_ABOUT THIS TASK_
The line containing "none -> orange rolling pin [120,362,209,467]" and all lines following it in the listing below are to be reproduced exactly, with no other lines.

_DATA PROVIDED_
'''

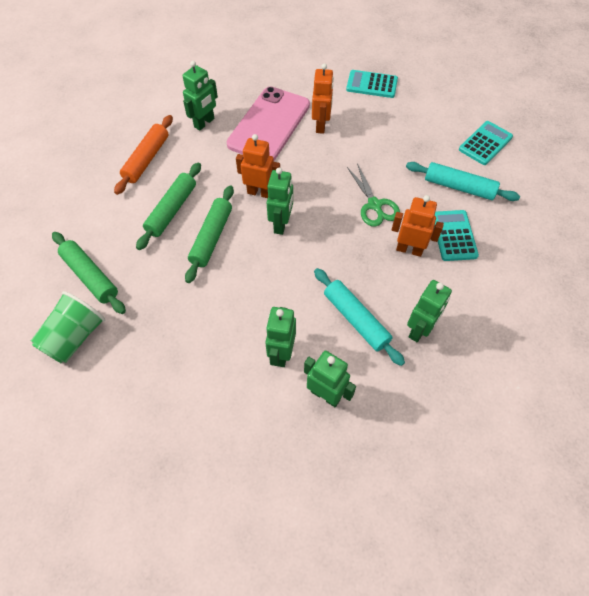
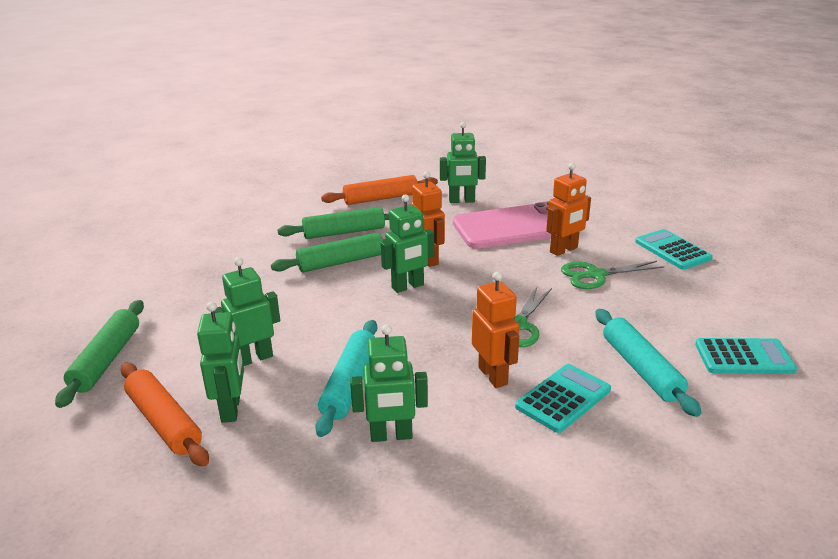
camera: 50 degrees right, 30 degrees down
green cup [31,291,105,363] -> none
green rolling pin [52,232,126,314] -> green rolling pin moved to [55,300,144,408]
none -> orange rolling pin [120,362,209,467]
none -> green scissors [561,261,664,289]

'''

_REPLY_
none -> orange rolling pin [120,362,209,467]
none -> green scissors [561,261,664,289]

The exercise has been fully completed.